PROBLEM => Give back every record below word for word, with the pictures omitted.

DATA TO EXAMINE =>

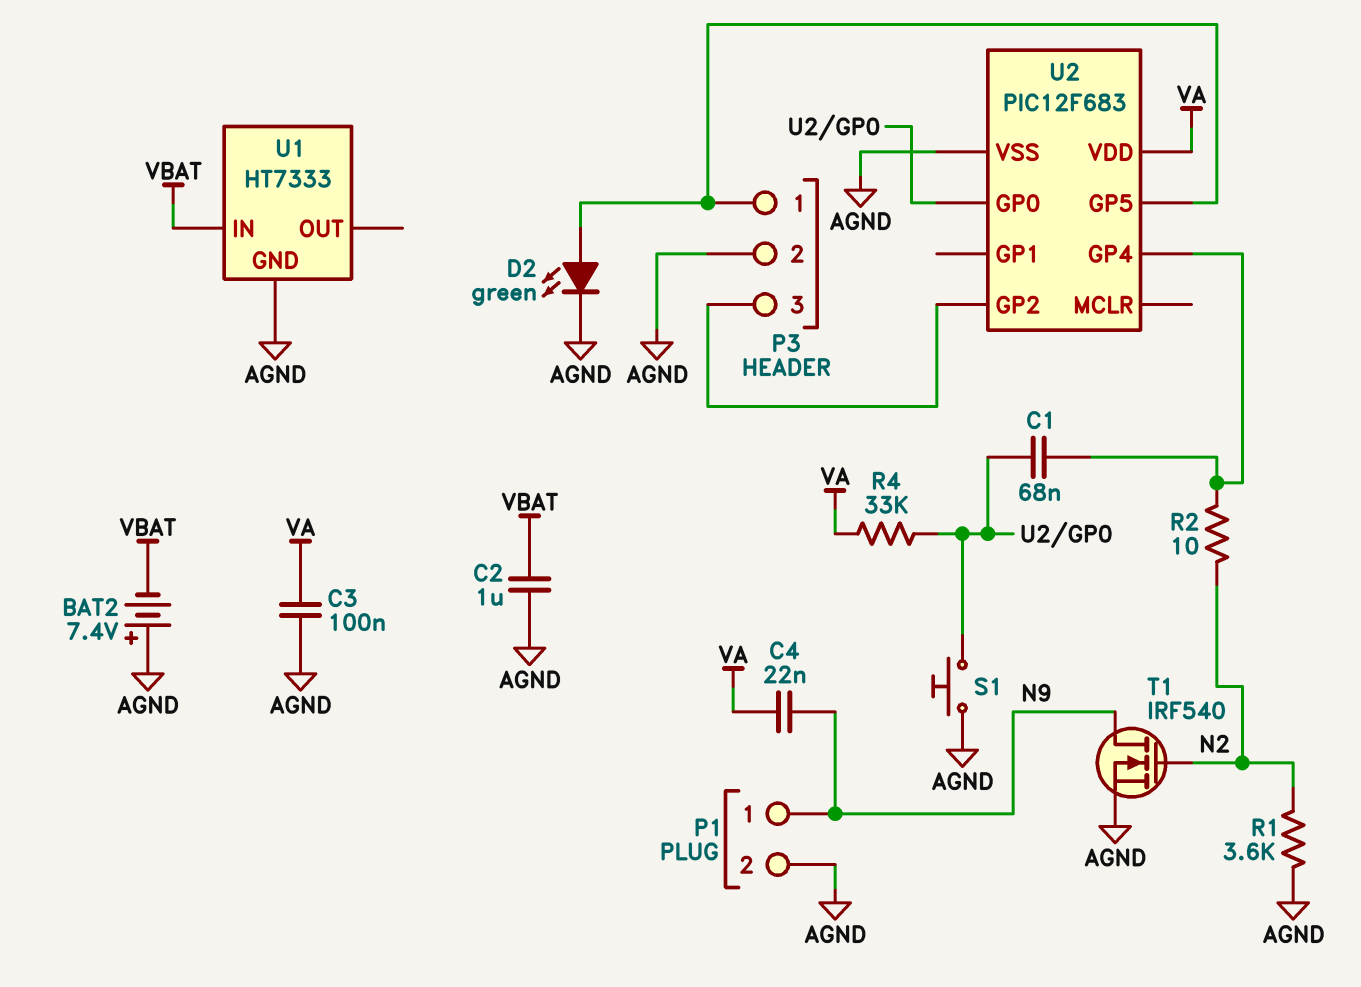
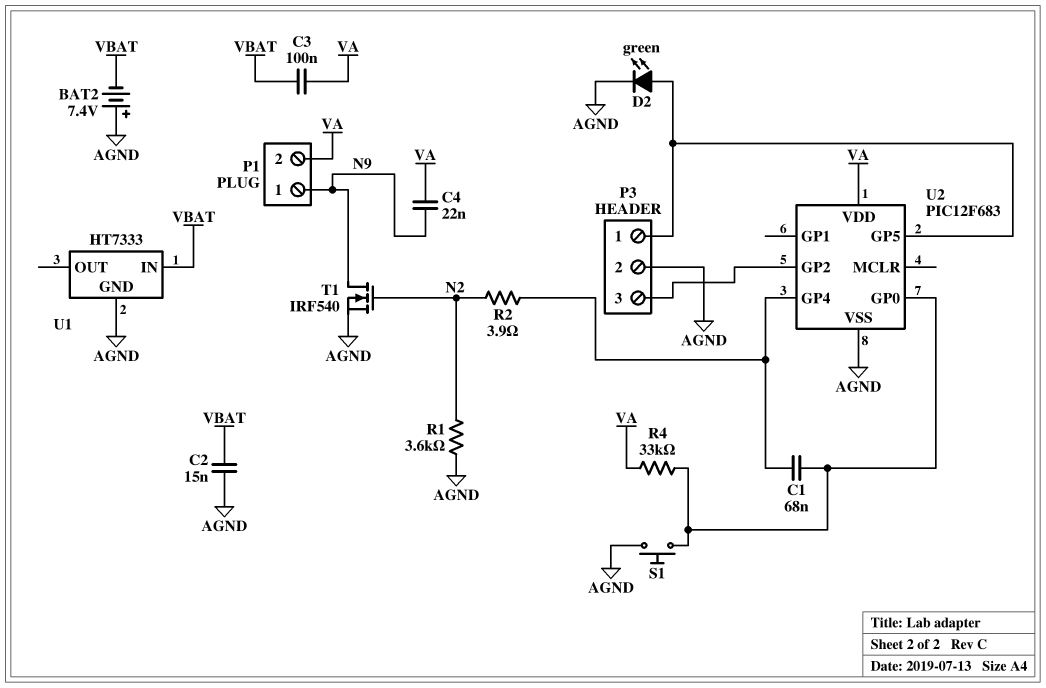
C2: 1uF (AGND, VBAT) -> 15nF (AGND, VBAT)
C3: 100nF (AGND, VA) -> 100nF (VA, VBAT)
P1 pin 2: AGND -> VA
R2: 10 (N2, U2/GP4) -> 3.9 (N2, U2/GP4)

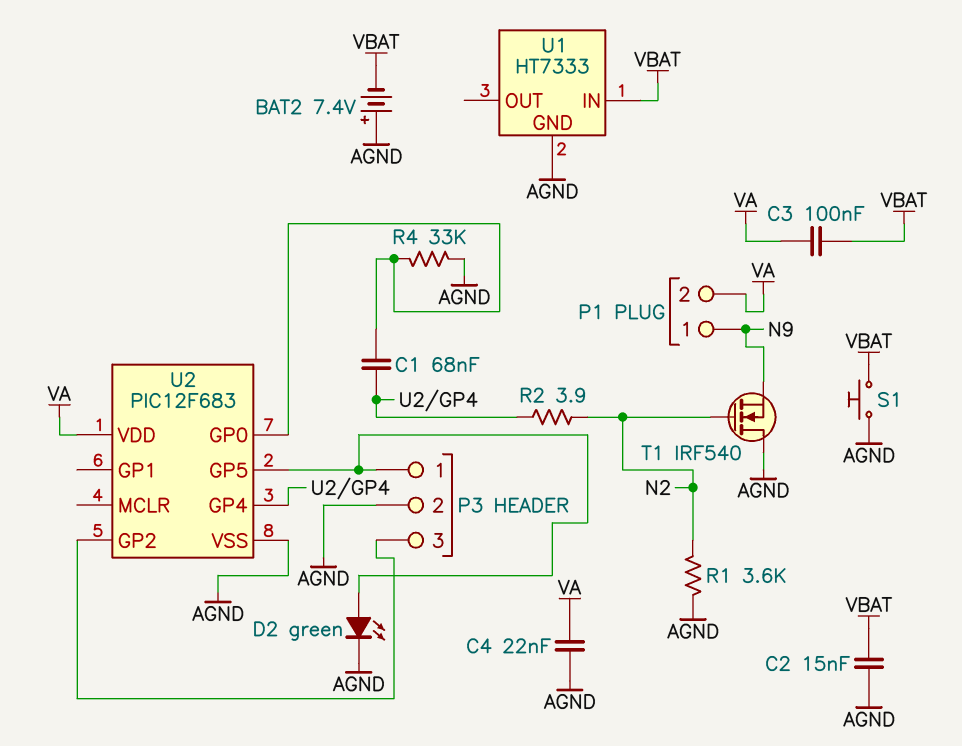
C4: 22nF (N9, VA) -> 22nF (AGND, VA)
R4: 33k (U2/GP0, VA) -> 33k (AGND, U2/GP0)
S1: button (AGND, U2/GP0) -> button (AGND, VBAT)
T1: NMOS IRF540 (G N2, D N9, S AGND) -> NMOS IRF540 (G N2, D AGND, S N9)

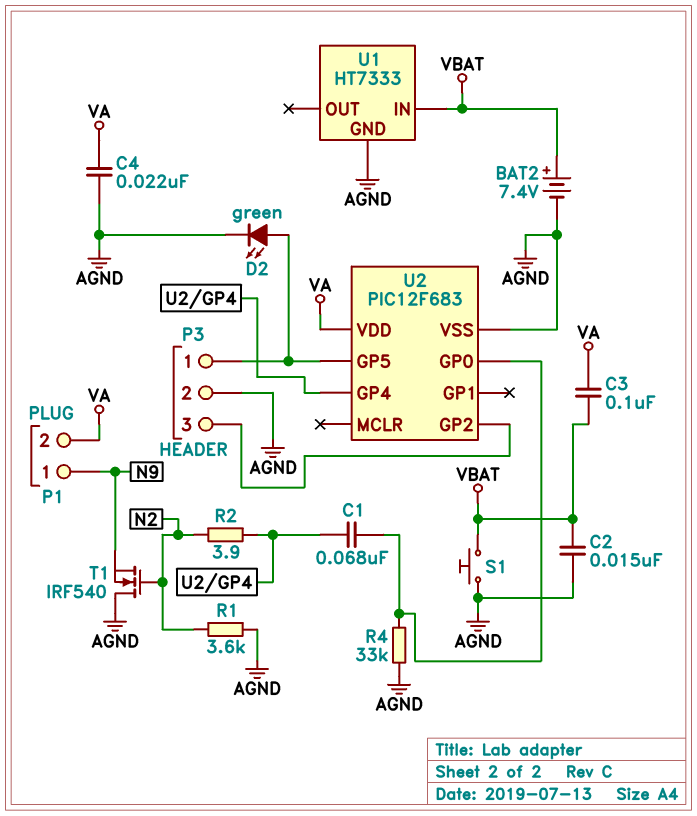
BAT2: 7.4V (plus AGND, minus VBAT) -> 7.4V (plus VBAT, minus AGND)

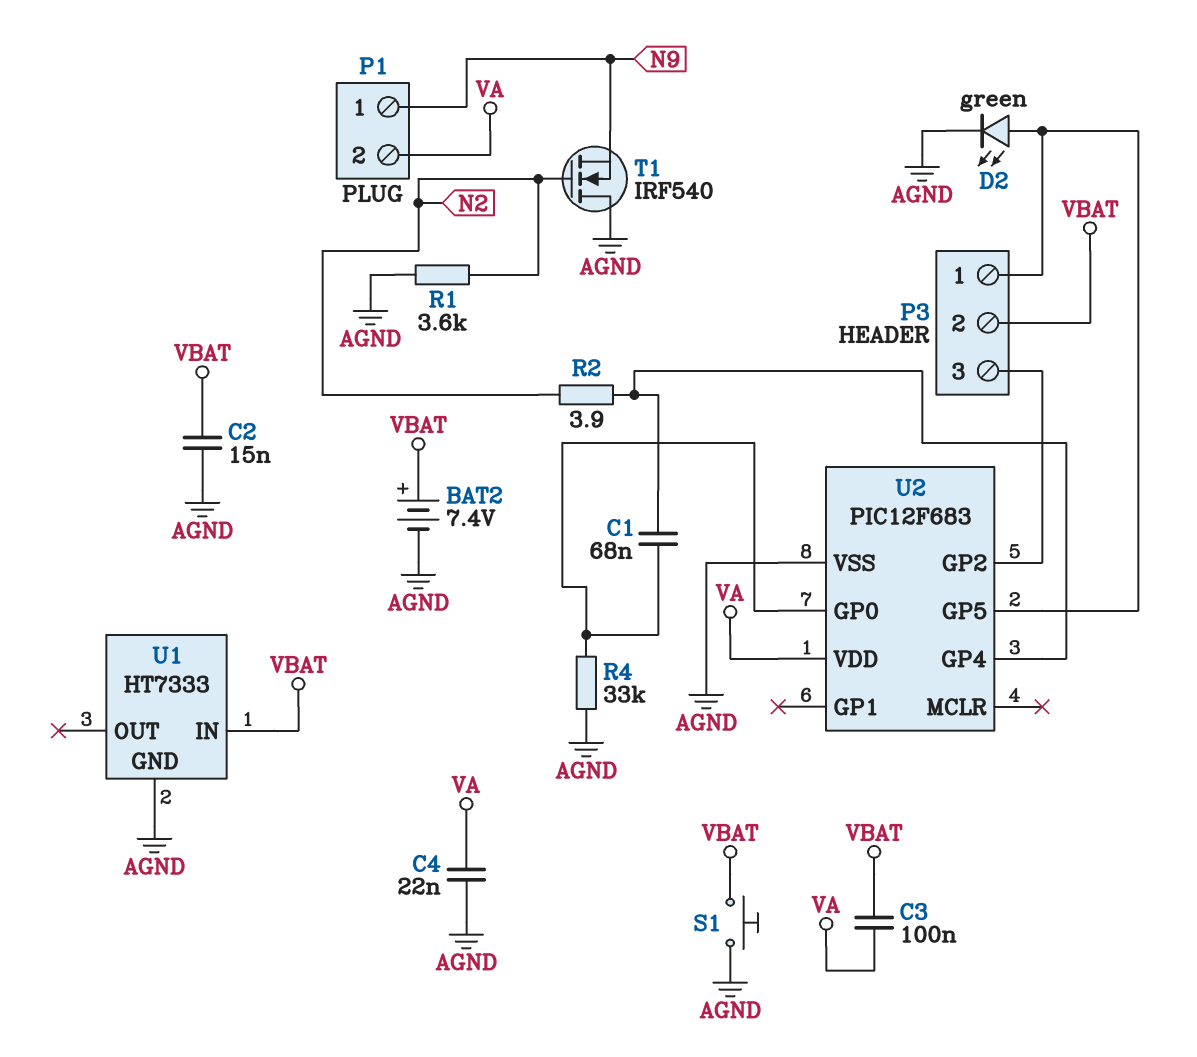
P3 pin 2: AGND -> VBAT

SOLUTION FOR THIS PROBLEM =>
C2: 1uF (AGND, VBAT) -> 15nF (AGND, VBAT)
C3: 100nF (AGND, VA) -> 100nF (VA, VBAT)
P1 pin 2: AGND -> VA
R2: 10 (N2, U2/GP4) -> 3.9 (N2, U2/GP4)

C4: 22nF (N9, VA) -> 22nF (AGND, VA)
R4: 33k (U2/GP0, VA) -> 33k (AGND, U2/GP0)
S1: button (AGND, U2/GP0) -> button (AGND, VBAT)
T1: NMOS IRF540 (G N2, D N9, S AGND) -> NMOS IRF540 (G N2, D AGND, S N9)

BAT2: 7.4V (plus AGND, minus VBAT) -> 7.4V (plus VBAT, minus AGND)

P3 pin 2: AGND -> VBAT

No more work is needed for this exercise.